■ Task instructions
Report each line of the data below in which "XNOR" appears.

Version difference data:
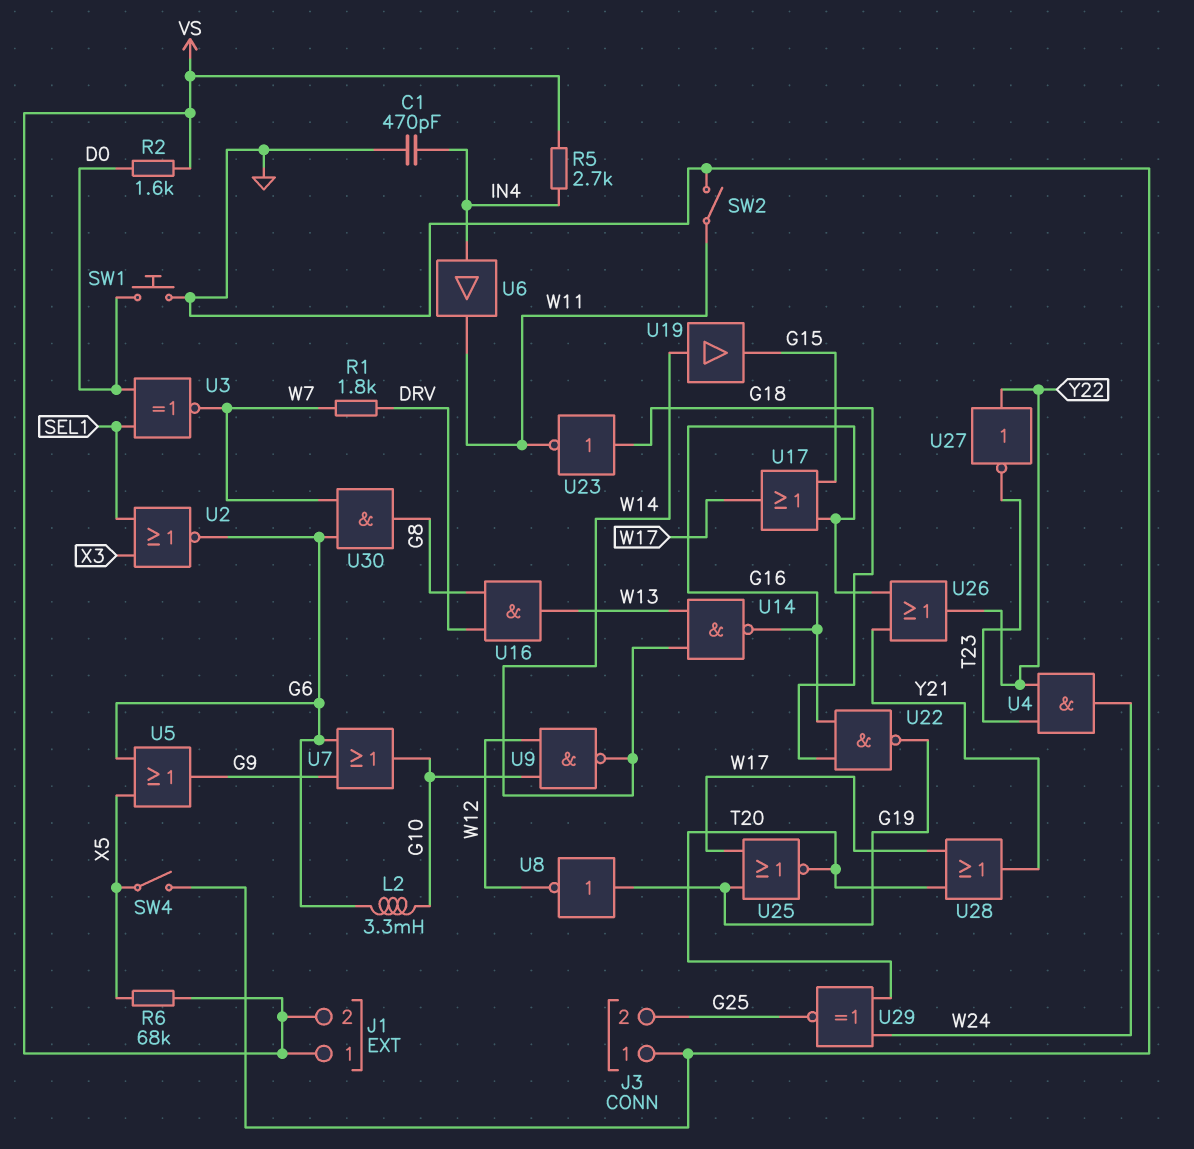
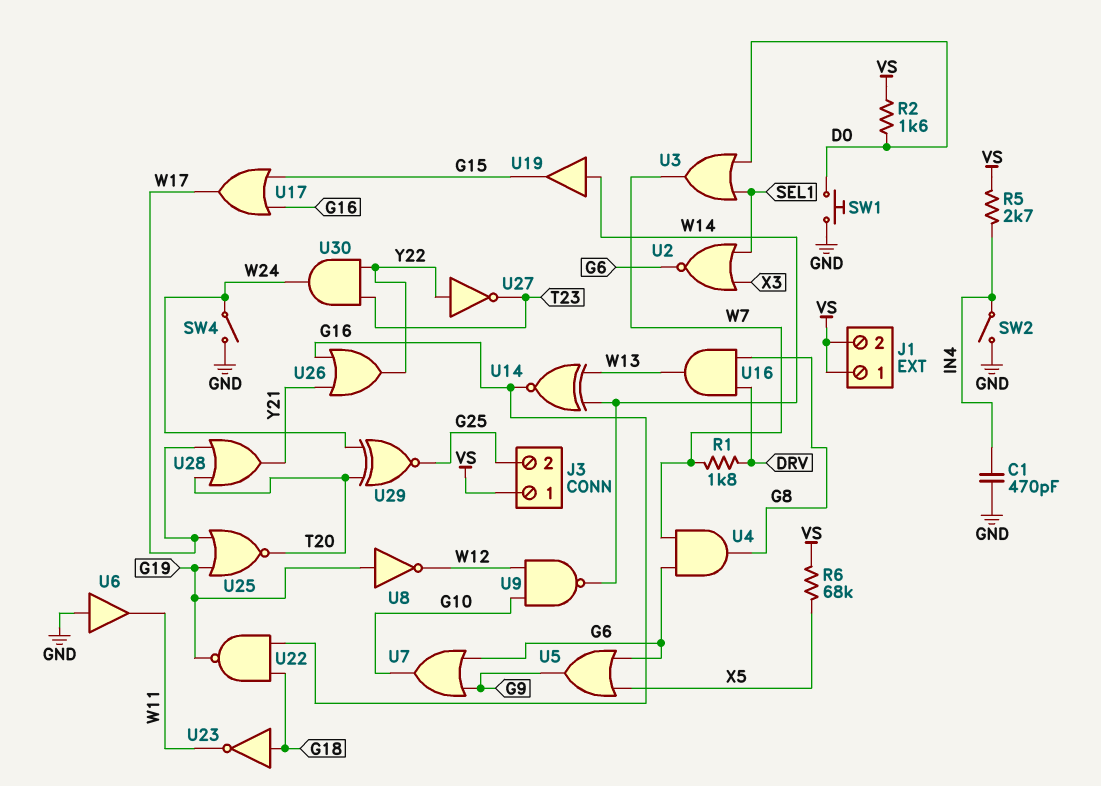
J3 pin 1: GND -> VS
L2: 3.3mH (G6, G10) -> none
SW2: switch (GND, W11) -> switch (GND, IN4)
SW4: switch (GND, X5) -> switch (GND, W24)
U3: XNOR (in D0, in SEL1, out W7) -> OR (in D0, in SEL1, out W7)
U4: AND (in T23, in Y22, out W24) -> AND (in G6, in W7, out G8)
U6: buffer (in IN4, out W11) -> buffer (in GND, out W11)
U14: NAND (in W13, in W14, out G16) -> XNOR (in W13, in W14, out G16)
U30: AND (in G6, in W7, out G8) -> AND (in T23, in Y22, out W24)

■ Answer for this exercise
U3: XNOR (in D0, in SEL1, out W7) -> OR (in D0, in SEL1, out W7)
U14: NAND (in W13, in W14, out G16) -> XNOR (in W13, in W14, out G16)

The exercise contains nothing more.